Object tracking records –

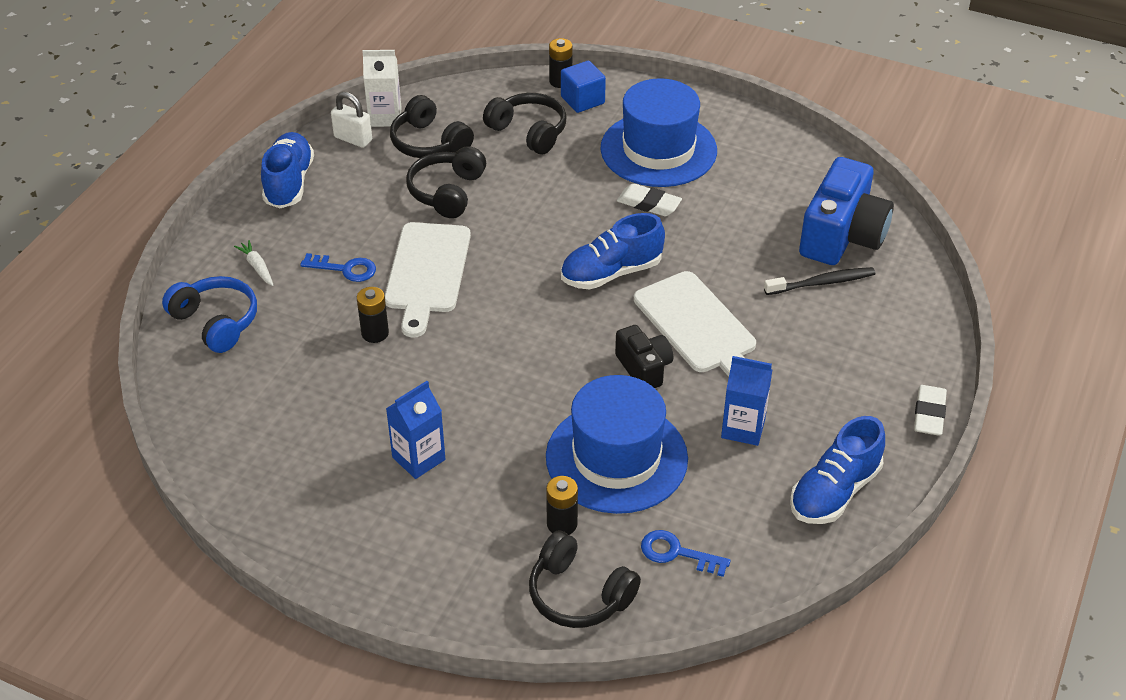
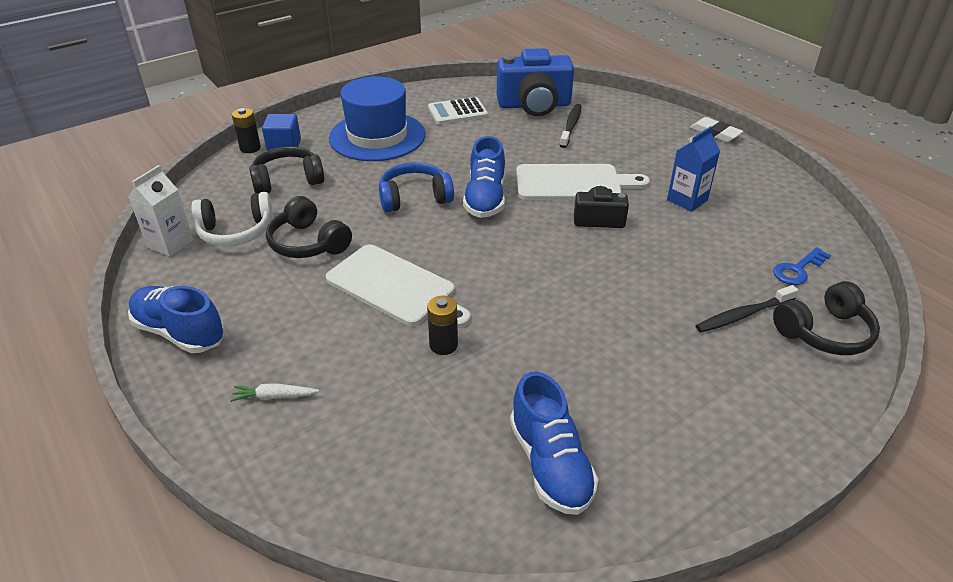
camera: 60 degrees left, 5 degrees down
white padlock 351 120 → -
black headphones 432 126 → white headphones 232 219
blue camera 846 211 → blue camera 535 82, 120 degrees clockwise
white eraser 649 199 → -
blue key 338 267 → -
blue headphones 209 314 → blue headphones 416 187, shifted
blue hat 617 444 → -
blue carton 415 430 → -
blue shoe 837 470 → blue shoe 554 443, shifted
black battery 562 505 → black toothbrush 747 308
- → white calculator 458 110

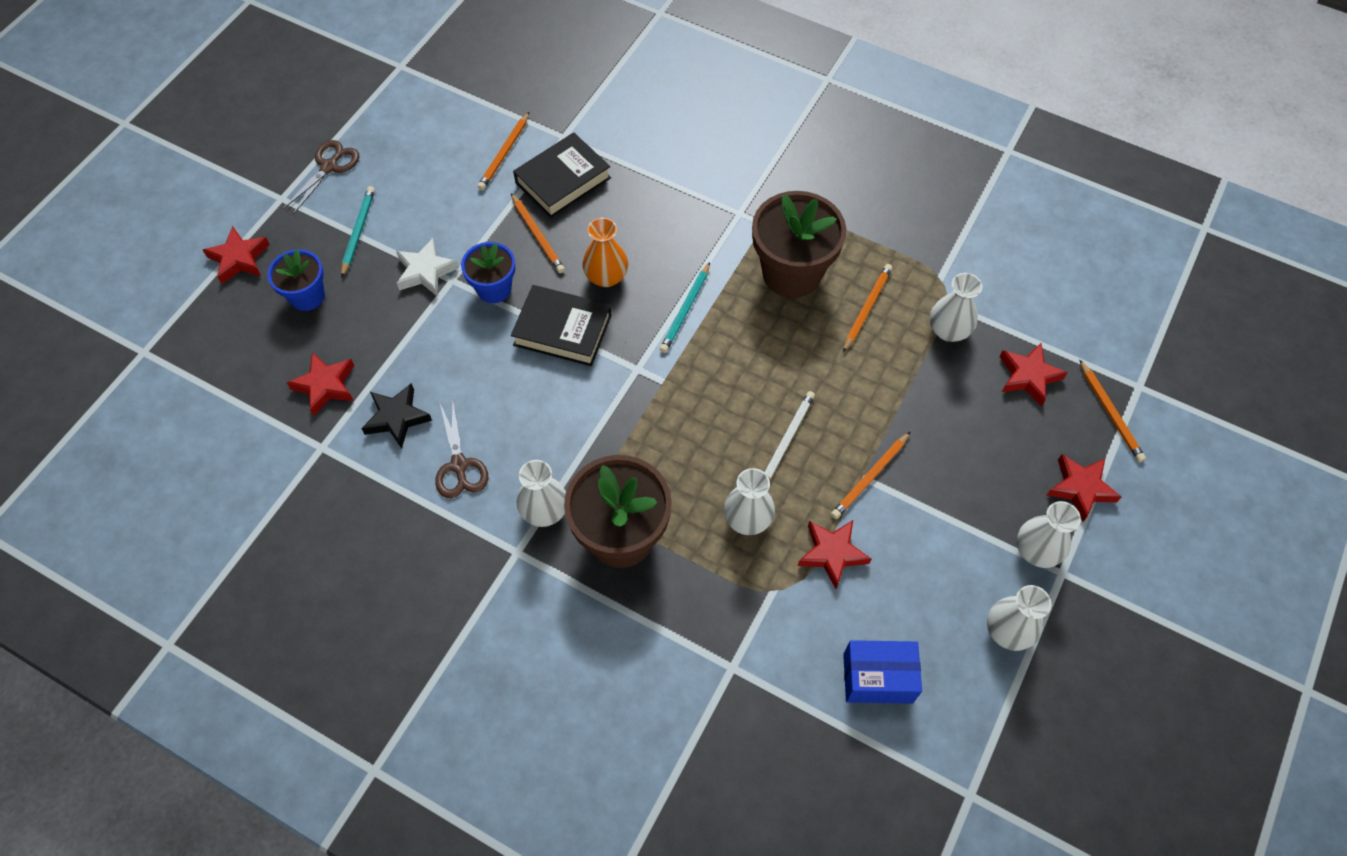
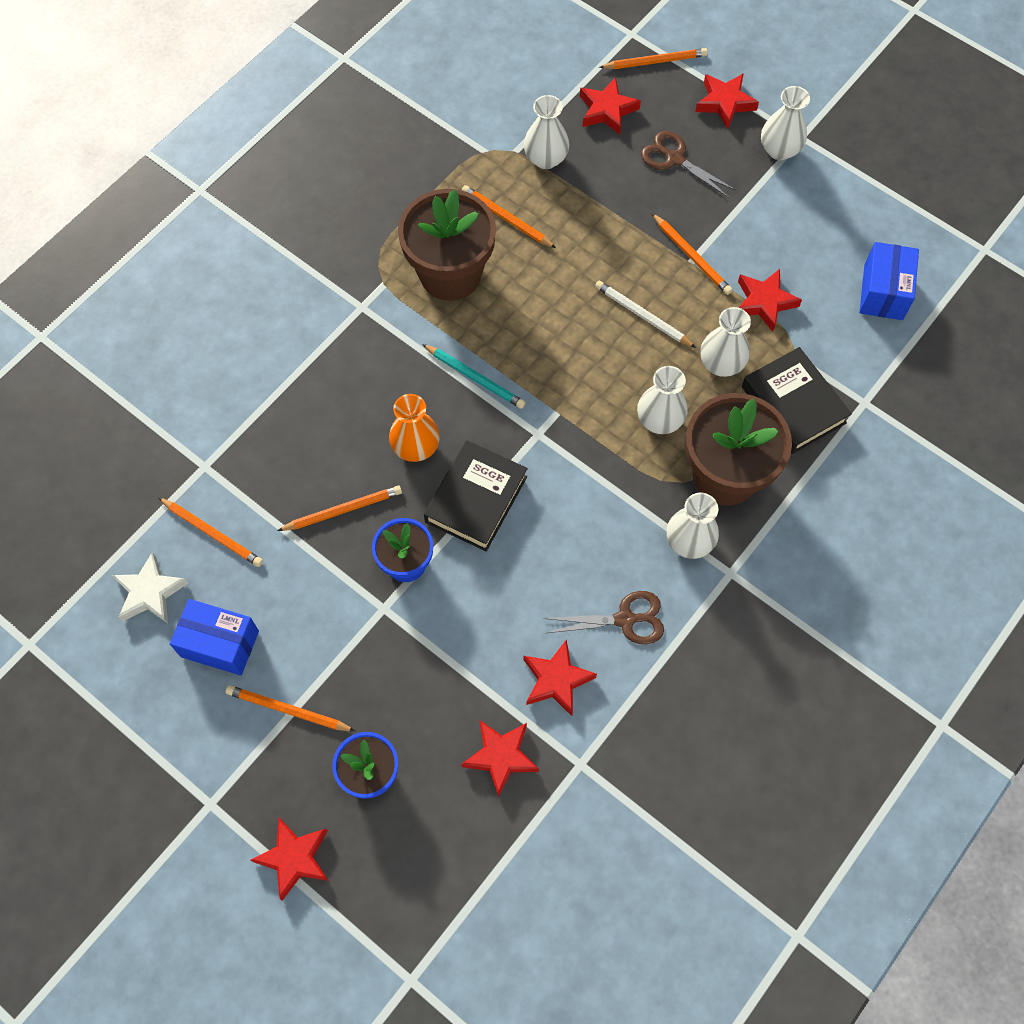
camera: 80 degrees left, 5 degrees up
black book 562 175 → black book 797 400, shifted
brown scissors 321 177 → brown scissors 688 164, shifted
turquoise pencil 358 232 → orange pencil 290 708
white star 427 267 → white star 150 587, shifted
black star 396 416 → red star 560 677
white vase 1019 618 → white vase 662 400, shifted
- → blue box 214 637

REQUIREMENT – Of all the entries above, output exactly the lines between the one holding "blue headphones 209" and the one holding "black battery 562", inclusive.

ANSWER SECTION –
blue headphones 209 314 → blue headphones 416 187, shifted
blue hat 617 444 → -
blue carton 415 430 → -
blue shoe 837 470 → blue shoe 554 443, shifted
black battery 562 505 → black toothbrush 747 308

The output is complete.